Lines containing the word "none" are the ones to copy from the records below.

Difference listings
▼▼▼
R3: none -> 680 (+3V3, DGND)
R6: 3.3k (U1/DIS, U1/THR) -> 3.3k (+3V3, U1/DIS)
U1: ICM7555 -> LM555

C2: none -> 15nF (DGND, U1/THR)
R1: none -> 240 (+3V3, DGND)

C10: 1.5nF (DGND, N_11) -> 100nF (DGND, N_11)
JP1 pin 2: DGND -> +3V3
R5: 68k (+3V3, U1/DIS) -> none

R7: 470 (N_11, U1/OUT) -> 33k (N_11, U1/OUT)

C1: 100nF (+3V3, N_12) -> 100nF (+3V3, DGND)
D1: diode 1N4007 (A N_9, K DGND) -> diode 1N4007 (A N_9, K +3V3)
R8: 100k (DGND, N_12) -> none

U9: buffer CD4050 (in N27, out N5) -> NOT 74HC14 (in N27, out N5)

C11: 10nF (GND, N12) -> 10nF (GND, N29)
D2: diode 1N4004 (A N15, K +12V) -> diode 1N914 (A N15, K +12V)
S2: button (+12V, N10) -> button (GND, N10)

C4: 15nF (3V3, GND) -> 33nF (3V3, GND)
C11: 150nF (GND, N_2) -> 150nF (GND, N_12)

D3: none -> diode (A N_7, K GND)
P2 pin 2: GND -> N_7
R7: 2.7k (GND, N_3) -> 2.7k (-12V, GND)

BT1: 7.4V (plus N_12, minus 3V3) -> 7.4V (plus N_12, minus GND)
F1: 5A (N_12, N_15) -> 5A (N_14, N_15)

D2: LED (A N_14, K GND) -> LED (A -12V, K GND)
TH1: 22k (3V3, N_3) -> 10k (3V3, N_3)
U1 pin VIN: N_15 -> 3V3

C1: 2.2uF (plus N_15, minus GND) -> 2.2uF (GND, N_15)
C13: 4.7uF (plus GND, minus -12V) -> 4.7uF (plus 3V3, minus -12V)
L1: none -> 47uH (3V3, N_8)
▲▲▲
**PROBLEM SOLUTION**
R3: none -> 680 (+3V3, DGND)
C2: none -> 15nF (DGND, U1/THR)
R1: none -> 240 (+3V3, DGND)
R5: 68k (+3V3, U1/DIS) -> none
R8: 100k (DGND, N_12) -> none
D3: none -> diode (A N_7, K GND)
L1: none -> 47uH (3V3, N_8)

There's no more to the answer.